Only the lines below between the ones containing "cyan brick A2 level 2 -> none" and "brown brick F6:G6 level 3 -> none", inclusive, are to be reproduced, each exactly as it stands.

=== Data shown ===

▬▬▬▬▬▬▬▬▬▬

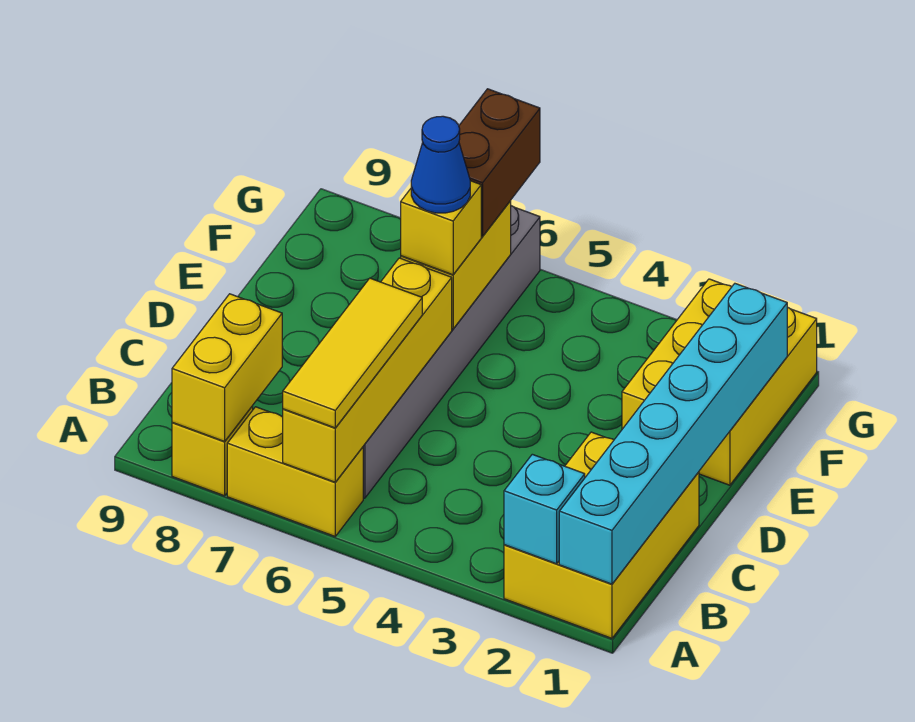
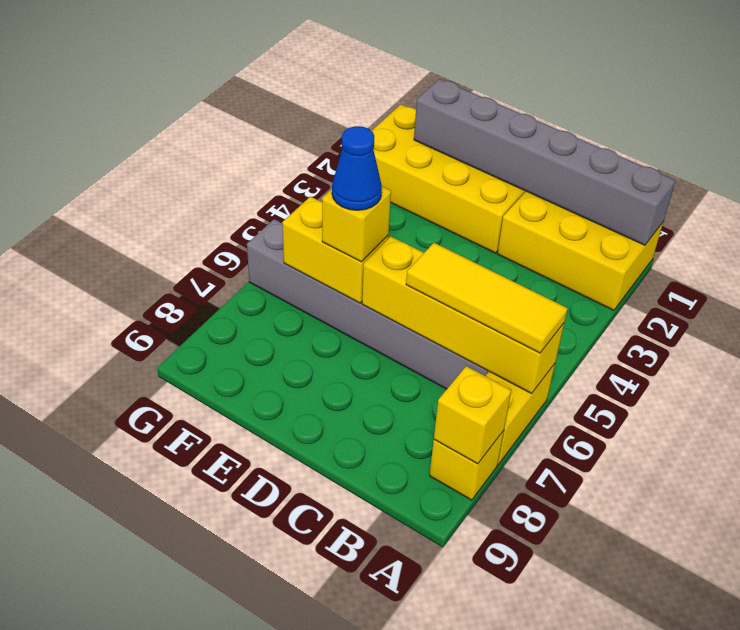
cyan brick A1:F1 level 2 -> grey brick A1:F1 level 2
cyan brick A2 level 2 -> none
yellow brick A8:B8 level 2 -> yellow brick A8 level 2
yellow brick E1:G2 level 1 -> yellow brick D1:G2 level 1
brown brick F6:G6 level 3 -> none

▬▬▬▬▬▬▬▬▬▬

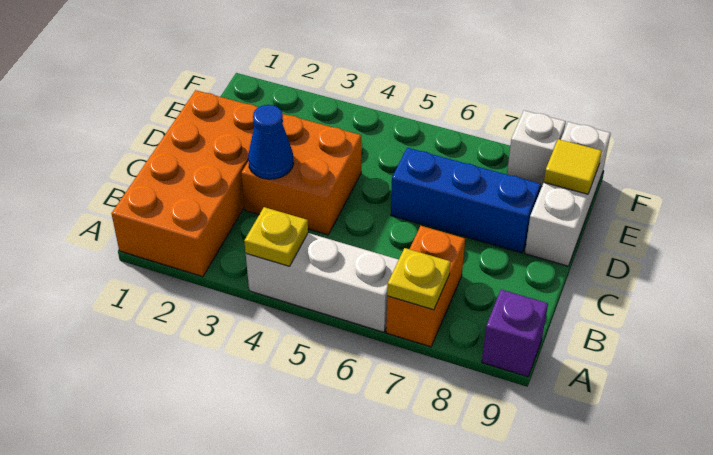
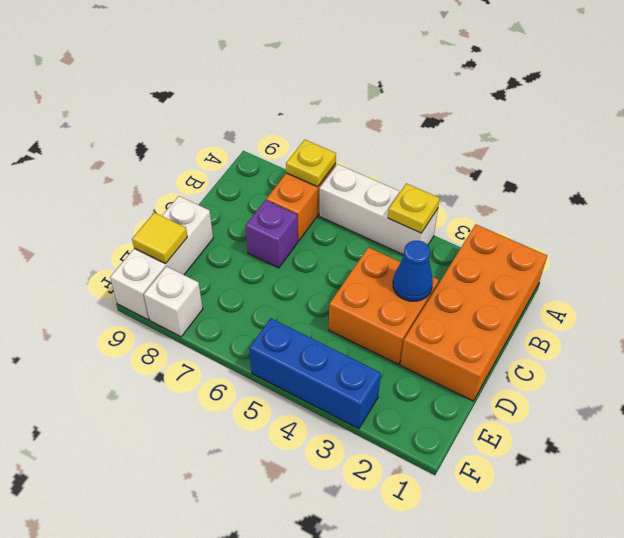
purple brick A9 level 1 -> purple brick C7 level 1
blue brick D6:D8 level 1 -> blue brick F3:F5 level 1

▬▬▬▬▬▬▬▬▬▬

=== Task output ===
cyan brick A2 level 2 -> none
yellow brick A8:B8 level 2 -> yellow brick A8 level 2
yellow brick E1:G2 level 1 -> yellow brick D1:G2 level 1
brown brick F6:G6 level 3 -> none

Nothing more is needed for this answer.